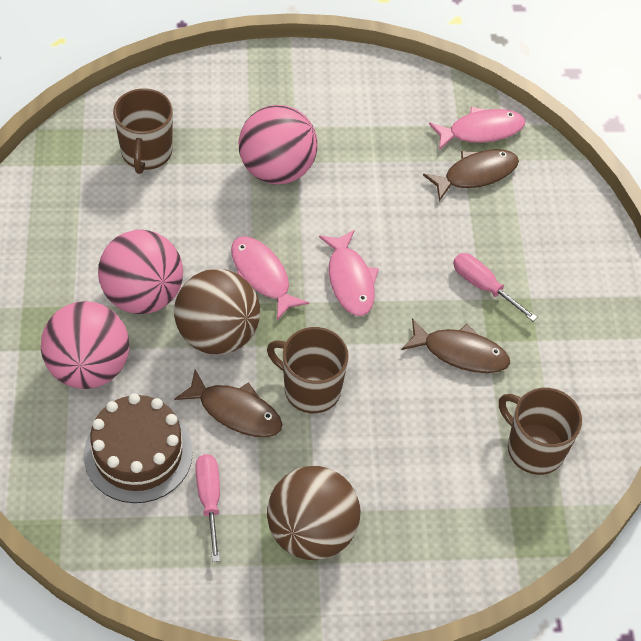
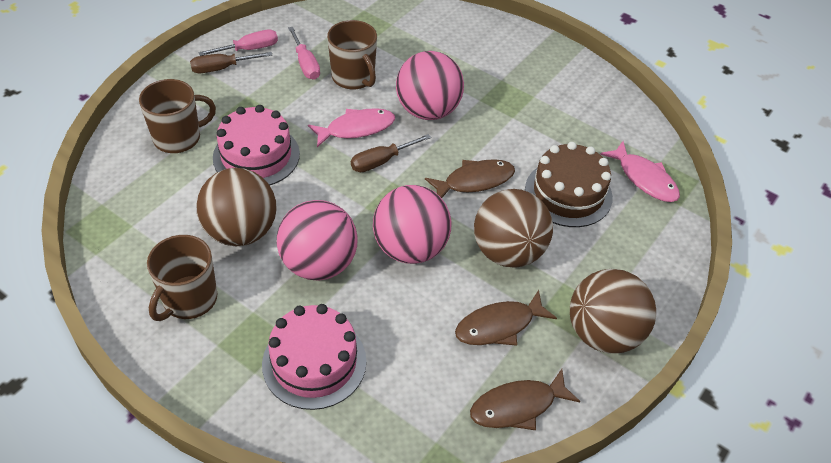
brown ball: 2 -> 3
brown screwdriver: 0 -> 2
pink cake: 0 -> 2
pink fish: 3 -> 2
########
## Exercise
Where a picture appears in the data, omit it; restate the rest word for word.

## Result of this exercise
brown ball: 2 -> 3
brown screwdriver: 0 -> 2
pink cake: 0 -> 2
pink fish: 3 -> 2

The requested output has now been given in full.